In which lines of the data does the string "minus" appear? Copy every one.

• **DATA LISTING**
-*-*-

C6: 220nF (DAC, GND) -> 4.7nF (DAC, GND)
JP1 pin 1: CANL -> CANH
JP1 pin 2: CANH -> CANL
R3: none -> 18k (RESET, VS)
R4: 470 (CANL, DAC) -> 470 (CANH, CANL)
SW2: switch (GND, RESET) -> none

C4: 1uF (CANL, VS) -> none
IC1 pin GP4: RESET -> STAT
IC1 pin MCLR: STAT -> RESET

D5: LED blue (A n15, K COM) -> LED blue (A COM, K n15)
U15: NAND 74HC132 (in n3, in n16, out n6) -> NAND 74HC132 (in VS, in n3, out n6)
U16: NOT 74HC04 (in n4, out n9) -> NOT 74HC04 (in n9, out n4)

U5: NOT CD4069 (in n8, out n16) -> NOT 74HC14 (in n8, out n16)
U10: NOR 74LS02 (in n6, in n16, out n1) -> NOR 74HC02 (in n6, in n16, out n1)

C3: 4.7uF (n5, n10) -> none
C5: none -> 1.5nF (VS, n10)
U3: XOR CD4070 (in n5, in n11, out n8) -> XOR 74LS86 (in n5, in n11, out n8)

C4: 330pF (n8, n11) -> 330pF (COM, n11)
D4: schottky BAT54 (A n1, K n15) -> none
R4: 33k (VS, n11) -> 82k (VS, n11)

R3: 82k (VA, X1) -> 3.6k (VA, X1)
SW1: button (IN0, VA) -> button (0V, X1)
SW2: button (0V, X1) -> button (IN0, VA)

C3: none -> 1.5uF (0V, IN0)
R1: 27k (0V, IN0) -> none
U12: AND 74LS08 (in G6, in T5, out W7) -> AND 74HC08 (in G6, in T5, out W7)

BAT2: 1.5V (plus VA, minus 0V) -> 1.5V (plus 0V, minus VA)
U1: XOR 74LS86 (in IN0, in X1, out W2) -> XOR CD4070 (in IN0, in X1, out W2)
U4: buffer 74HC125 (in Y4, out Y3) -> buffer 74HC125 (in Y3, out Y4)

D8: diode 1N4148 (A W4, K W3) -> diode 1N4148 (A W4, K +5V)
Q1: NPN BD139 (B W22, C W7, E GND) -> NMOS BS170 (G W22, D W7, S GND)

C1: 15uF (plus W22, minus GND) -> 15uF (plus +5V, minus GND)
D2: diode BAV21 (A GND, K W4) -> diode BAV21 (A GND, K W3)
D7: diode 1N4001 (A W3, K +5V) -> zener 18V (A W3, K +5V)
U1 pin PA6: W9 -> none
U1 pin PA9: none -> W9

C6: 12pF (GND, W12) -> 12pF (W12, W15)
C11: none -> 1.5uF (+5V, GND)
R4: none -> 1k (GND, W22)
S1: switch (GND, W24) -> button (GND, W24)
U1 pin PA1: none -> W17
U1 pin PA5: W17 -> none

-*-*-

• **OUTPUT OF THE TASK**
BAT2: 1.5V (plus VA, minus 0V) -> 1.5V (plus 0V, minus VA)
C1: 15uF (plus W22, minus GND) -> 15uF (plus +5V, minus GND)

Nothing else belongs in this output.